==== INPUT ====
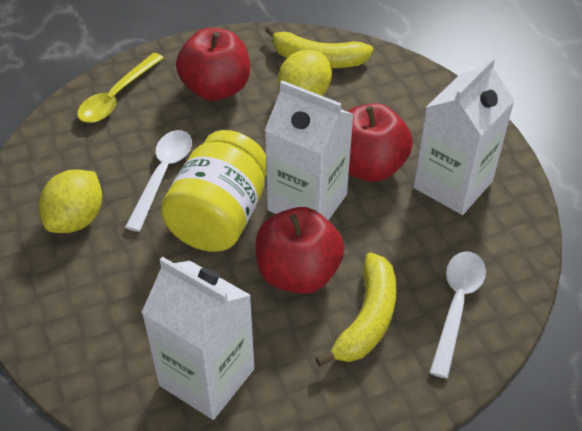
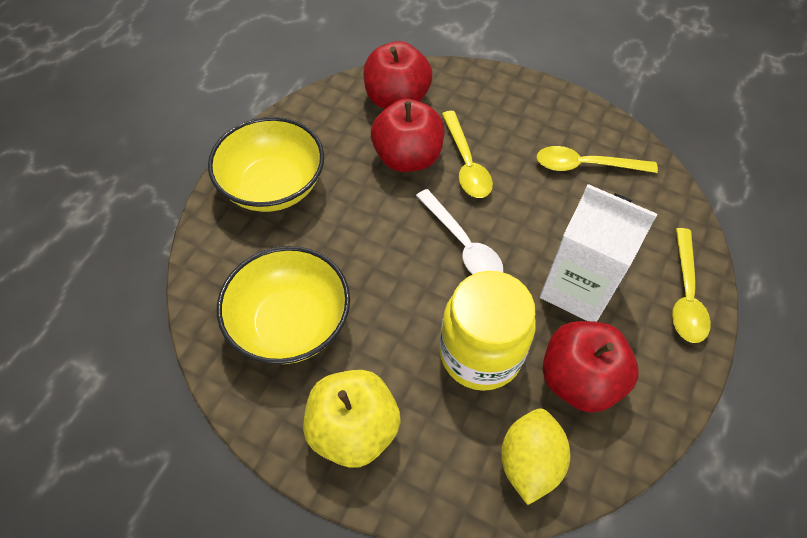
white carton: 3 -> 1
white spoon: 2 -> 1
yellow apple: 0 -> 1
yellow banana: 2 -> 0
yellow bowl: 0 -> 2
yellow lemon: 2 -> 1
yellow spoon: 1 -> 3

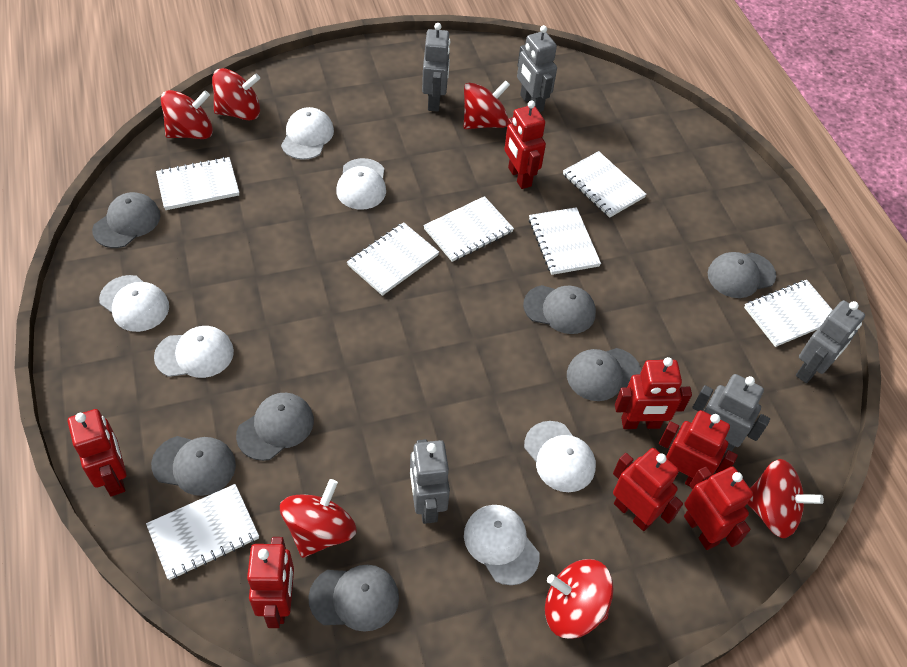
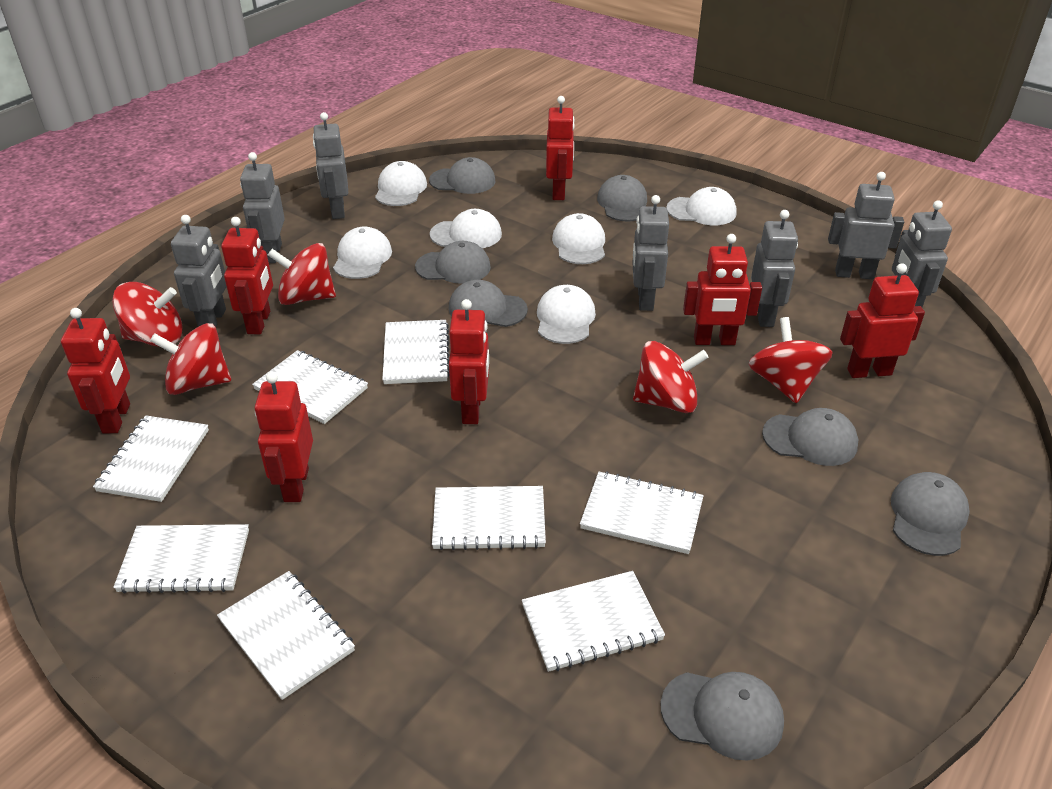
grey robot: 5 -> 7
red spinning top: 6 -> 5
white notebook: 7 -> 8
====
> [WORK ORDER]
Apart from its pictures, the material above should be repeated exactly.

> [WRITTEN ANSWER]
white carton: 3 -> 1
white spoon: 2 -> 1
yellow apple: 0 -> 1
yellow banana: 2 -> 0
yellow bowl: 0 -> 2
yellow lemon: 2 -> 1
yellow spoon: 1 -> 3

grey robot: 5 -> 7
red spinning top: 6 -> 5
white notebook: 7 -> 8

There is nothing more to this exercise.